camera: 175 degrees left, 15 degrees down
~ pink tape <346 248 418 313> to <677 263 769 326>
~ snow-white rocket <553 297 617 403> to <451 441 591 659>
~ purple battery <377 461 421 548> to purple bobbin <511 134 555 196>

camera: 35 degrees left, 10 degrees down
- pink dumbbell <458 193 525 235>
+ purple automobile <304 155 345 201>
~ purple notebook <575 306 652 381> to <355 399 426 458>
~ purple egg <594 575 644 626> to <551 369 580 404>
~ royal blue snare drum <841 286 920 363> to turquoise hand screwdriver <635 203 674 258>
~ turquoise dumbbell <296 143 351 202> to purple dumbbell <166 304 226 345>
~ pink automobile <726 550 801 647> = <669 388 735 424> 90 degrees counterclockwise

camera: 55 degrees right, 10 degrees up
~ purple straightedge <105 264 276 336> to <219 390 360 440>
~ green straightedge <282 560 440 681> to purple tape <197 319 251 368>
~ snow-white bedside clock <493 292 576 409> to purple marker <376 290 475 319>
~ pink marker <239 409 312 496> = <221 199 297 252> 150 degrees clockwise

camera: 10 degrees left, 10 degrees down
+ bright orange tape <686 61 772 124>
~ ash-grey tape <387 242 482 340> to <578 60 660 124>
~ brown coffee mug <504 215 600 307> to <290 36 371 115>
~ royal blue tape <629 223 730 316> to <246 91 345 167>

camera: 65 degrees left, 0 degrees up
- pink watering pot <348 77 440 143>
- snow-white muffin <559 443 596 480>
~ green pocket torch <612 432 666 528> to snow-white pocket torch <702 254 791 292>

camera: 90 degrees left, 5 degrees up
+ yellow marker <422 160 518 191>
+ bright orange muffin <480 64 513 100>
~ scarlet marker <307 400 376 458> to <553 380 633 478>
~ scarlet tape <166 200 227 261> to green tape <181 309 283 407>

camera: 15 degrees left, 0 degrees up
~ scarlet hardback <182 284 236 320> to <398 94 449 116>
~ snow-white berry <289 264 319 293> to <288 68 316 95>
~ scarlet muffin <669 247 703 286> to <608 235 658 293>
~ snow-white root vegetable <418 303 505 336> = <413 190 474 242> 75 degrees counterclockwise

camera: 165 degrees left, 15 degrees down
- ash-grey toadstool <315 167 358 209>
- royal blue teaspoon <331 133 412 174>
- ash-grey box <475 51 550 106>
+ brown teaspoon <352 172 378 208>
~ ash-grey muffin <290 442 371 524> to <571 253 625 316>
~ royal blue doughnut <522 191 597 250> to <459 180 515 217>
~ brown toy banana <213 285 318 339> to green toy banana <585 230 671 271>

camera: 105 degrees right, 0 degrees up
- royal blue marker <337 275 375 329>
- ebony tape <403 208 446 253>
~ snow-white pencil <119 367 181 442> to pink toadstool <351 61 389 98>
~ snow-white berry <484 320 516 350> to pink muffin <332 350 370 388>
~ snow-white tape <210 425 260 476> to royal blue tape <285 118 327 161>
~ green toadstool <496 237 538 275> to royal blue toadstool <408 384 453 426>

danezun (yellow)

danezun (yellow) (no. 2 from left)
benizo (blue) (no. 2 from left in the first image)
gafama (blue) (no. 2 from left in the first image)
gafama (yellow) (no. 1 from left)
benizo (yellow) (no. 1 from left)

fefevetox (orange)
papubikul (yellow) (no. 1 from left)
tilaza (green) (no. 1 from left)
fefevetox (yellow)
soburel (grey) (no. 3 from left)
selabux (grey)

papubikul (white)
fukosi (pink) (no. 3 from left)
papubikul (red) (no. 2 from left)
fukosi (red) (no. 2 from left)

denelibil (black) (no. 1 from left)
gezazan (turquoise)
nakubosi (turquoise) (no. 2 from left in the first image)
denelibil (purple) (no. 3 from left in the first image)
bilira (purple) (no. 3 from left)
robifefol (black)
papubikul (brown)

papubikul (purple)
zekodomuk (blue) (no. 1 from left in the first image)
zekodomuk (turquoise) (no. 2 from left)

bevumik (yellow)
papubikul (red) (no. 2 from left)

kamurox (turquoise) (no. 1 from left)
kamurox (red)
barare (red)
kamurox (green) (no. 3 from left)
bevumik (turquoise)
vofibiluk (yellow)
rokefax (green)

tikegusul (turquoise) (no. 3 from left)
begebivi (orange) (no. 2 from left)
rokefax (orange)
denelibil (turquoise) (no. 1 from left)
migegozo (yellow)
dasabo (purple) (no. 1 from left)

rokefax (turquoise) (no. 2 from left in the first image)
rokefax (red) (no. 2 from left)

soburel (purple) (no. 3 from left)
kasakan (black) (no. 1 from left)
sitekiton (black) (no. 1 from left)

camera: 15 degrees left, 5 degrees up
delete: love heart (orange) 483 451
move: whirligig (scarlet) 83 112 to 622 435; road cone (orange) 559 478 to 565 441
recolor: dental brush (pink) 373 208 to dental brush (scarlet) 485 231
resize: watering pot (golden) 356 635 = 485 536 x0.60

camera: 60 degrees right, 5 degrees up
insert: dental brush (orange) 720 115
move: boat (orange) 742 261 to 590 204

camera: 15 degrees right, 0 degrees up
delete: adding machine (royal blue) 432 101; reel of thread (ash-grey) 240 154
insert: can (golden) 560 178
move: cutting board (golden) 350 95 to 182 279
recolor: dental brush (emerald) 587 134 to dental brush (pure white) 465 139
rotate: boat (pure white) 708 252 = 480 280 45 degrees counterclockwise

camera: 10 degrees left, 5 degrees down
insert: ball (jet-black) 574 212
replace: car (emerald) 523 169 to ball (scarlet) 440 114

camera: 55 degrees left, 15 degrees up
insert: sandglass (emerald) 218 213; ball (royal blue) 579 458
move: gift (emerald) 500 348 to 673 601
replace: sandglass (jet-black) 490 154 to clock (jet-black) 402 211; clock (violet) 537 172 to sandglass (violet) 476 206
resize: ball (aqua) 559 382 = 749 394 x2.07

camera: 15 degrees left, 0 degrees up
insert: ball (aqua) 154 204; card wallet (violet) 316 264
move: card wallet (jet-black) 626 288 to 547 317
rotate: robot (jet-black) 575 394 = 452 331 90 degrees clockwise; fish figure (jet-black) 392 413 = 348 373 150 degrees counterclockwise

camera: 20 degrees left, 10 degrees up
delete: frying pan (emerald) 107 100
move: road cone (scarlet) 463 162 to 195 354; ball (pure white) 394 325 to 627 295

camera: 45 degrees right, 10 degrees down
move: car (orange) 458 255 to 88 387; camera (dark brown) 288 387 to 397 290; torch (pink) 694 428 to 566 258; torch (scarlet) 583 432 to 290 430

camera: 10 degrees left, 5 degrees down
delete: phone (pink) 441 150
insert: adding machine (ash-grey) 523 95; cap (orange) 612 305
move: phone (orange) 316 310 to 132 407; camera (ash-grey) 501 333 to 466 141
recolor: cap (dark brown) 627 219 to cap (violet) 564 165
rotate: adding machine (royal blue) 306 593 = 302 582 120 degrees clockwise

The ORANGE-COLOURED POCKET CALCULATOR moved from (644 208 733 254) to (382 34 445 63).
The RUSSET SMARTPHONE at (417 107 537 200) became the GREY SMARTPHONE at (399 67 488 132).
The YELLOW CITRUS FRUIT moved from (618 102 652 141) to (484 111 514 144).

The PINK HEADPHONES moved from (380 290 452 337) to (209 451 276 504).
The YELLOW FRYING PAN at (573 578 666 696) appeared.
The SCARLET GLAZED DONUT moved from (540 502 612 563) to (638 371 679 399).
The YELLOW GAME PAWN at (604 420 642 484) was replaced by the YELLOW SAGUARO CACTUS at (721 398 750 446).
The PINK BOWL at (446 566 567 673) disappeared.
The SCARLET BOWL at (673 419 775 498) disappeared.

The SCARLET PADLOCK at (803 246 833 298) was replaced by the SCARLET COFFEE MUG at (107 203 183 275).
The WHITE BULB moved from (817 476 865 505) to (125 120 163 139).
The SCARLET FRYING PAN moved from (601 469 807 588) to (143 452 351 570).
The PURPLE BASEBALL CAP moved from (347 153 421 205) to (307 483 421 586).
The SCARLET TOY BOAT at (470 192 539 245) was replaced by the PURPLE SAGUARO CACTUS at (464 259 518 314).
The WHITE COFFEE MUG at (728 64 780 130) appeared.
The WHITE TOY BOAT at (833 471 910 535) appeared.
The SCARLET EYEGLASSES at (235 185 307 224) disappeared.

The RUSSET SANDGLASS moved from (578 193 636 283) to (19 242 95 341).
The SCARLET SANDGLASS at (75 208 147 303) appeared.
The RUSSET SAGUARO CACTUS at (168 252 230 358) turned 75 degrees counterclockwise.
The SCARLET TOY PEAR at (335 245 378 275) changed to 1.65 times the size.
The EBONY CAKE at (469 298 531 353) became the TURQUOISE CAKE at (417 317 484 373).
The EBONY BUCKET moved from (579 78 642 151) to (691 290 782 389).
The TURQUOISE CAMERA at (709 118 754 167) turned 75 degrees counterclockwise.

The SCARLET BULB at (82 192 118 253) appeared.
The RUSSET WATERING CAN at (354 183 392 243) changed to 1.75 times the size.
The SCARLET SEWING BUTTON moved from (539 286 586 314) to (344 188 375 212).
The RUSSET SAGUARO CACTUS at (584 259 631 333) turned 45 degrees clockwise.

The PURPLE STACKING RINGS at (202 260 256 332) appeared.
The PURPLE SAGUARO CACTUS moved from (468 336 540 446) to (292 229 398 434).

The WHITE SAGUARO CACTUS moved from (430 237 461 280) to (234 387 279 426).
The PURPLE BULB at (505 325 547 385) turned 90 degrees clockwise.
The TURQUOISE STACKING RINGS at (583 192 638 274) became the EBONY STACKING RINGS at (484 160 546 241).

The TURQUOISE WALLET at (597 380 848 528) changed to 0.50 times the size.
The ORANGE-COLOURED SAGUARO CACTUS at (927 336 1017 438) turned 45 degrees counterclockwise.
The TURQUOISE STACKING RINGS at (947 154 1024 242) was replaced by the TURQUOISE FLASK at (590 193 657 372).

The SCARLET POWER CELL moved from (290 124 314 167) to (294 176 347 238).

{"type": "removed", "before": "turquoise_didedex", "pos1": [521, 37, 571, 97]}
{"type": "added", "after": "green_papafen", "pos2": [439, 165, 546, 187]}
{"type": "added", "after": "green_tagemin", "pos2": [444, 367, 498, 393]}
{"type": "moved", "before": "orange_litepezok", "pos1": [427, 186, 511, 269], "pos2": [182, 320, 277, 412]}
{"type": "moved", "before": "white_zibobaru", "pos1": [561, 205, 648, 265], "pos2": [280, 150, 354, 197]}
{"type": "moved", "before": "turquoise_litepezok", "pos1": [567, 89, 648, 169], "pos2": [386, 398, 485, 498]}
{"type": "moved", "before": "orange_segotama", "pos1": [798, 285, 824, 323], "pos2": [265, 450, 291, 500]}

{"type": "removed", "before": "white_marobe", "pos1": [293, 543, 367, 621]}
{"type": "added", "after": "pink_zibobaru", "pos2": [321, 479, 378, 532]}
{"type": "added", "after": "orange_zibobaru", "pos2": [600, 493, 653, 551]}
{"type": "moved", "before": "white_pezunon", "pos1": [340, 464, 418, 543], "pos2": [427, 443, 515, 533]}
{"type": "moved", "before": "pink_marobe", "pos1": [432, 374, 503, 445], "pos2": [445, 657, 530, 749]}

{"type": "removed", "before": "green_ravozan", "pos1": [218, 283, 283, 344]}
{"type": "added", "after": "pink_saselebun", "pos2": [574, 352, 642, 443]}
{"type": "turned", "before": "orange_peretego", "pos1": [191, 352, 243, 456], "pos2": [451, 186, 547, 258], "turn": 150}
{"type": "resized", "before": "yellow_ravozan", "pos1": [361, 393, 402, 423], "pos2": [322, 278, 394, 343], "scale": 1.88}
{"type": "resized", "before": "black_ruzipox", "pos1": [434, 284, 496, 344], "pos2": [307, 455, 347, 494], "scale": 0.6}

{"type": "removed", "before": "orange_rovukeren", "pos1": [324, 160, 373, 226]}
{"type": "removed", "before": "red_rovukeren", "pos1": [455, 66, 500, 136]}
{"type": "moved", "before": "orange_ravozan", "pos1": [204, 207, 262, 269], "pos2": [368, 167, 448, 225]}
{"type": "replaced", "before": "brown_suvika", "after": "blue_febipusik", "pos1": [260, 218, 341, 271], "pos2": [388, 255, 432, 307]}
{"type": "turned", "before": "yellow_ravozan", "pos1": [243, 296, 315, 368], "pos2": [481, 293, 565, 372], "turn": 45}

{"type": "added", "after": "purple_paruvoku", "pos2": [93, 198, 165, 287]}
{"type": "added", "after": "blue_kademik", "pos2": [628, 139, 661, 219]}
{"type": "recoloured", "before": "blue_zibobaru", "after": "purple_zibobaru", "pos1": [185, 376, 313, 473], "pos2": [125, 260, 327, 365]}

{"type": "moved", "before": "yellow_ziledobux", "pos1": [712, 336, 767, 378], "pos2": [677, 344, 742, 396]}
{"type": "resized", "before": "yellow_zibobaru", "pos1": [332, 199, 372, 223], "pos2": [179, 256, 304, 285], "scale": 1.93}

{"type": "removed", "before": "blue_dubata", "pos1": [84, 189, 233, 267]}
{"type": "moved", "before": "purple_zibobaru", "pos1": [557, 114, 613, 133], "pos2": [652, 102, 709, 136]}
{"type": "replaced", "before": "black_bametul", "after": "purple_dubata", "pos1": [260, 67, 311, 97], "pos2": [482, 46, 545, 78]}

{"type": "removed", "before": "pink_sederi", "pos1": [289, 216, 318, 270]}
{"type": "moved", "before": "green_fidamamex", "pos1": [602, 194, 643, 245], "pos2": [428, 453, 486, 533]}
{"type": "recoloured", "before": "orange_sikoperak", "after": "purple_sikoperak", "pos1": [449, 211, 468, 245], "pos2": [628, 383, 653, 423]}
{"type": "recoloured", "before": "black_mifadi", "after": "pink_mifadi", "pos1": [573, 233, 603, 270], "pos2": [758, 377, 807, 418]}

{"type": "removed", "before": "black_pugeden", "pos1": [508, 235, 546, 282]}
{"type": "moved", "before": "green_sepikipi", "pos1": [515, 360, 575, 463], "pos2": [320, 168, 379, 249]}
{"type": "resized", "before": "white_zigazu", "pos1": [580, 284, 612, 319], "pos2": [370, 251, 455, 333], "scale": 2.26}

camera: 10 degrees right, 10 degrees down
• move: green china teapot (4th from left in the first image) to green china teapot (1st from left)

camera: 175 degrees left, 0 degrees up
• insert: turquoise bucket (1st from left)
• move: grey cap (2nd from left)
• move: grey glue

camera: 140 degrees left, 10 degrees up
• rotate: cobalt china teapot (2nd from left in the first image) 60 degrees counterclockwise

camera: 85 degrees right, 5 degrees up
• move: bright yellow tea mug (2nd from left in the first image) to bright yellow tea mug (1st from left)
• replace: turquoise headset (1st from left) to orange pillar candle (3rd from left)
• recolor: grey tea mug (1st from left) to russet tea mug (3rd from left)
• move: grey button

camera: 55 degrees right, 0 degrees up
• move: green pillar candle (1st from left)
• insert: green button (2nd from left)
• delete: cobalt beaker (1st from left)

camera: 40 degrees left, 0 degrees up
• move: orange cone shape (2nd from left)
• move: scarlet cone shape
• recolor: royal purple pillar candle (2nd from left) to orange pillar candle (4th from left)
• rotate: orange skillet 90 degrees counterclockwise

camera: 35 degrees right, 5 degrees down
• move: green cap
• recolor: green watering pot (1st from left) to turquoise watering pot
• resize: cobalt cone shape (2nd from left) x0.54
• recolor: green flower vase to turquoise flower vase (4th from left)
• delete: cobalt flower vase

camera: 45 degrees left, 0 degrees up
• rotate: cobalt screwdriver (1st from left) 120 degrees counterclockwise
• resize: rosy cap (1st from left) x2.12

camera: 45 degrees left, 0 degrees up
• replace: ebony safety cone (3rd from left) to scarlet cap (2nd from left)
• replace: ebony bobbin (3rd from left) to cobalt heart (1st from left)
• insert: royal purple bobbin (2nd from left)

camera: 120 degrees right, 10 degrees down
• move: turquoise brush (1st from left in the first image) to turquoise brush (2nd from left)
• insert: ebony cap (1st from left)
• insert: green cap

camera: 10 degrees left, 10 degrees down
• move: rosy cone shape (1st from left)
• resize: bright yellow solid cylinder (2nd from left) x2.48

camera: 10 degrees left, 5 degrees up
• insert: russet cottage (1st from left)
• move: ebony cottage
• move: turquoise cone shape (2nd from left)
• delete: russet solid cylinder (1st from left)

Try it: Everything from the first line of the data through the line containing "441 591 659>" should be echoed exactly. Add nothing.

Task answer:
camera: 175 degrees left, 15 degrees down
~ pink tape <346 248 418 313> to <677 263 769 326>
~ snow-white rocket <553 297 617 403> to <451 441 591 659>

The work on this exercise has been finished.